■ Exercise directions
Skip the pictures, and retype the data below in full, exactly.

(Colored object listings)
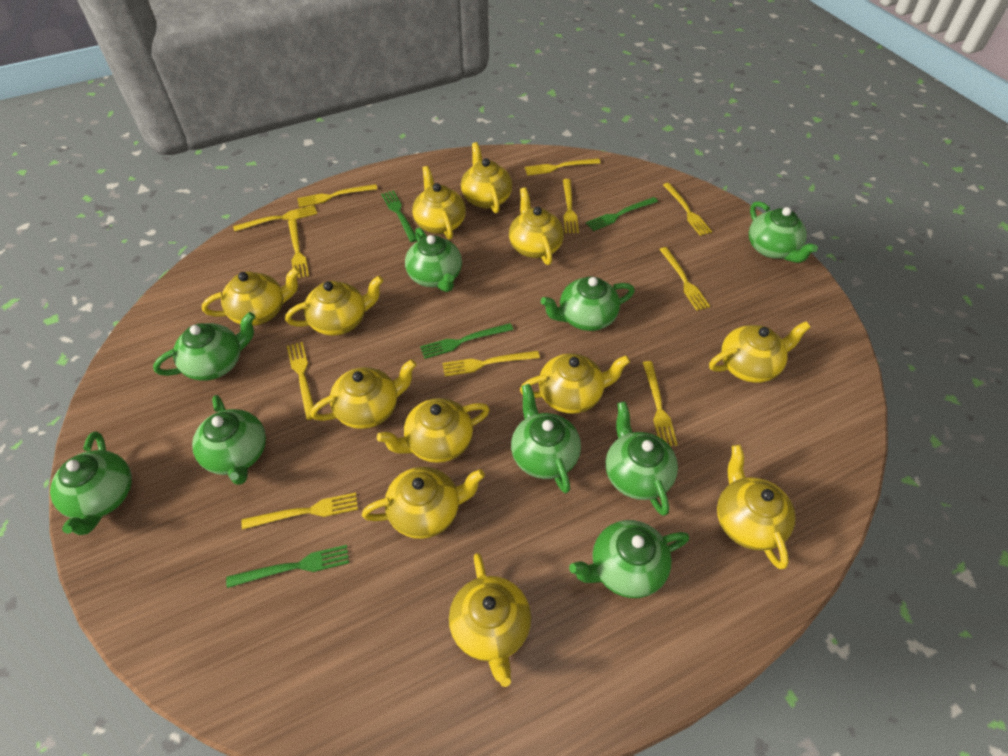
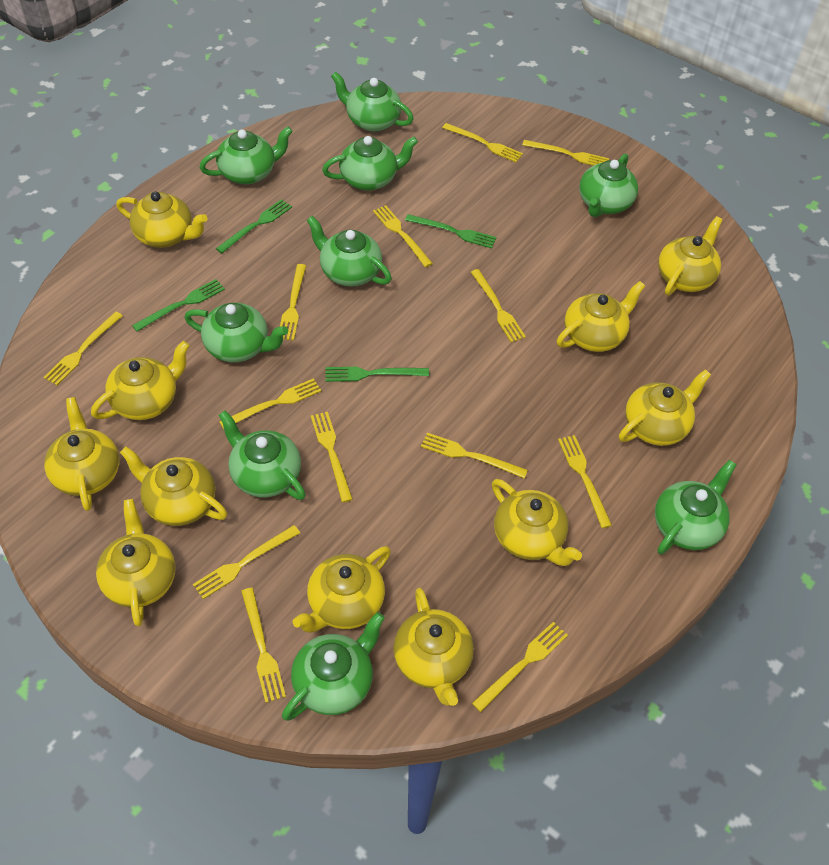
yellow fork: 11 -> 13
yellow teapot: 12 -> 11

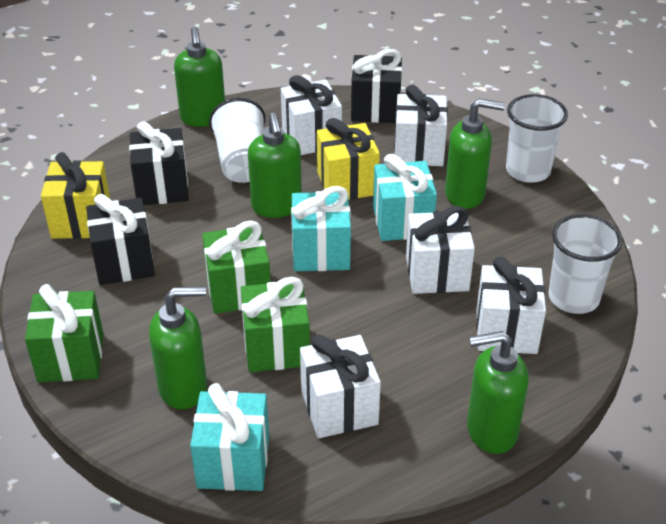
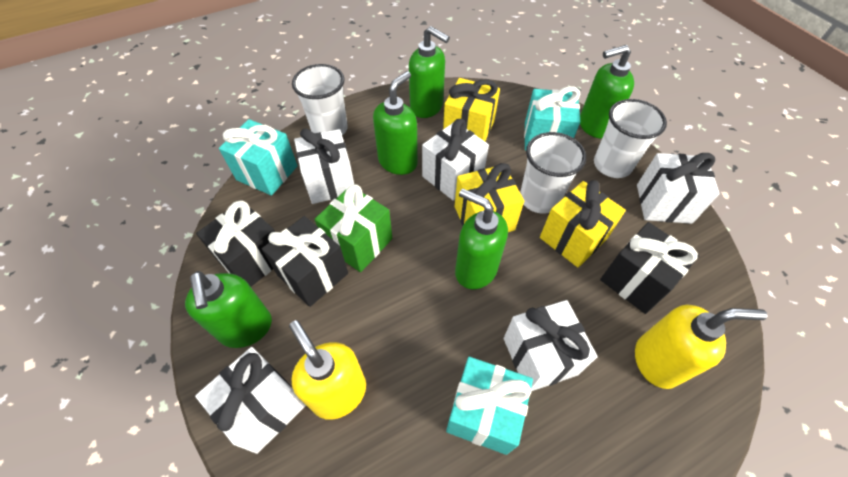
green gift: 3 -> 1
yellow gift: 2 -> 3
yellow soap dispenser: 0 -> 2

■ Written solution
yellow fork: 11 -> 13
yellow teapot: 12 -> 11

green gift: 3 -> 1
yellow gift: 2 -> 3
yellow soap dispenser: 0 -> 2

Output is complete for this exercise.